BEGIN THE DATA

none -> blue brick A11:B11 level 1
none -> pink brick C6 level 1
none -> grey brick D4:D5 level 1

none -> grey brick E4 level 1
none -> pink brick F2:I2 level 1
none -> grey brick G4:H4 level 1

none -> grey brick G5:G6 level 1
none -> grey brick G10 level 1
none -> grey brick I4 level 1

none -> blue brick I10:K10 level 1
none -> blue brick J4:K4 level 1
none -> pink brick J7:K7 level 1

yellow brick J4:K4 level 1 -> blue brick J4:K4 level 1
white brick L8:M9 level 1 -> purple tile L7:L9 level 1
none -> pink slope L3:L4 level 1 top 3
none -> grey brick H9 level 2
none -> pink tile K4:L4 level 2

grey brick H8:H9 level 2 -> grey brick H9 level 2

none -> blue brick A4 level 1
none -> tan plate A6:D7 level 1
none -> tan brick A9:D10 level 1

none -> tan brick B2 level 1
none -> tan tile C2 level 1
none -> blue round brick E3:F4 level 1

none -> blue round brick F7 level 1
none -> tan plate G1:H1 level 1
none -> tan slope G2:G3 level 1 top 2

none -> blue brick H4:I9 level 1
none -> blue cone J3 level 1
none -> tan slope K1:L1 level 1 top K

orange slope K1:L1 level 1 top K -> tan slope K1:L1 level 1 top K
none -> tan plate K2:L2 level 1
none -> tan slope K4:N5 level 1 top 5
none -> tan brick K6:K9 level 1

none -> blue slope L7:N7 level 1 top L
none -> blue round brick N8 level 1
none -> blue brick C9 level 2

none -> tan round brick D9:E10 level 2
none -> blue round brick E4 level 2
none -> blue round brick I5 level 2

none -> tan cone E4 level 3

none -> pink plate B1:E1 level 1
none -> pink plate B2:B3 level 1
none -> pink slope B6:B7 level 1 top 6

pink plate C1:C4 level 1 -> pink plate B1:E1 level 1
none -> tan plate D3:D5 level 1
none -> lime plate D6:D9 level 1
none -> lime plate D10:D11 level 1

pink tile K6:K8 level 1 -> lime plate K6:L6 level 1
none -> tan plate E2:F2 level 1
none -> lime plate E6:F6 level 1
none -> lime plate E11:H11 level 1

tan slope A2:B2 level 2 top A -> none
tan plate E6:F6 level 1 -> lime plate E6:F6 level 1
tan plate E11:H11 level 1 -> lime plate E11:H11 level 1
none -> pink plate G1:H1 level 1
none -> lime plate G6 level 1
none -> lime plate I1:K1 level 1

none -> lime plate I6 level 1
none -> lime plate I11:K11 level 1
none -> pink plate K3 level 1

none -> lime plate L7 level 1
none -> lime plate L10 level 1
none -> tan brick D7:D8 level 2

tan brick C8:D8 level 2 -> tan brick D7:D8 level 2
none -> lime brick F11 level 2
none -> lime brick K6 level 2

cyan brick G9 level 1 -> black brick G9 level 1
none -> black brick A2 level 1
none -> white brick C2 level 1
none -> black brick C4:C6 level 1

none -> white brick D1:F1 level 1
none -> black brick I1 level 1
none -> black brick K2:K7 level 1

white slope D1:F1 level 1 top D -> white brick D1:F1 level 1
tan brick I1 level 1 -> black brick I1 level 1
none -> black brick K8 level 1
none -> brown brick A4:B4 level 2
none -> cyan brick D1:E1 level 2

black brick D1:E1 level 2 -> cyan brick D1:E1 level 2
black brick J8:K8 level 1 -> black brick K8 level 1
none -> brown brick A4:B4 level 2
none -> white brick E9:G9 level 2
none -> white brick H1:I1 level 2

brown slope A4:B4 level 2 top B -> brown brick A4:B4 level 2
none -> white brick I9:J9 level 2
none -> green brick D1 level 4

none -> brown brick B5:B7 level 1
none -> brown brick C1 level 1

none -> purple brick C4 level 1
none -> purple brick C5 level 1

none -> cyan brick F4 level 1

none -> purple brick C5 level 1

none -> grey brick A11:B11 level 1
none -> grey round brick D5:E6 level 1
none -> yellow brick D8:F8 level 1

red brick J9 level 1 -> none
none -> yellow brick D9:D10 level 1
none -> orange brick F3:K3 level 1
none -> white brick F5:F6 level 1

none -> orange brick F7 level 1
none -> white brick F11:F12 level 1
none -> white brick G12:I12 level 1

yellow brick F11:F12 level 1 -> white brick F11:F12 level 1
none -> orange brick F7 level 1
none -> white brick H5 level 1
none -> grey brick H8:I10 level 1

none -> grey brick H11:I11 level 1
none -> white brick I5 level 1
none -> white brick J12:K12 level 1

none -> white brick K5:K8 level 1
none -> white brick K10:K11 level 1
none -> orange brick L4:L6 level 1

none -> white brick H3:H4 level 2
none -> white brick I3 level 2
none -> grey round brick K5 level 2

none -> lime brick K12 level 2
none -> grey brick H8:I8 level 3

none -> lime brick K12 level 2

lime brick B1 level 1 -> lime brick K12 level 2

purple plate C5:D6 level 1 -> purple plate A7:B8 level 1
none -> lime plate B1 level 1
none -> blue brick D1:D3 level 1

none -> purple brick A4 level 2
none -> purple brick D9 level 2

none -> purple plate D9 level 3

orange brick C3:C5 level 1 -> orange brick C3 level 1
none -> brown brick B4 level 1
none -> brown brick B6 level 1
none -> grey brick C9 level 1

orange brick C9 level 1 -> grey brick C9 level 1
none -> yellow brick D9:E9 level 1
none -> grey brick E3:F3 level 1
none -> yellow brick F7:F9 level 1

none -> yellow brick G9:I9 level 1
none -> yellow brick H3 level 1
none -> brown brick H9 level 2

END THE DATA

WHAT YOU NEED TO DO:
Taking the records above, retype every line from the one with "none -> blue brick D1:D3 level 1" down to the one with "orange brick C9", exactly and with nothing else.

RESPONSE BELOW:
none -> blue brick D1:D3 level 1

none -> purple brick A4 level 2
none -> purple brick D9 level 2

none -> purple plate D9 level 3

orange brick C3:C5 level 1 -> orange brick C3 level 1
none -> brown brick B4 level 1
none -> brown brick B6 level 1
none -> grey brick C9 level 1

orange brick C9 level 1 -> grey brick C9 level 1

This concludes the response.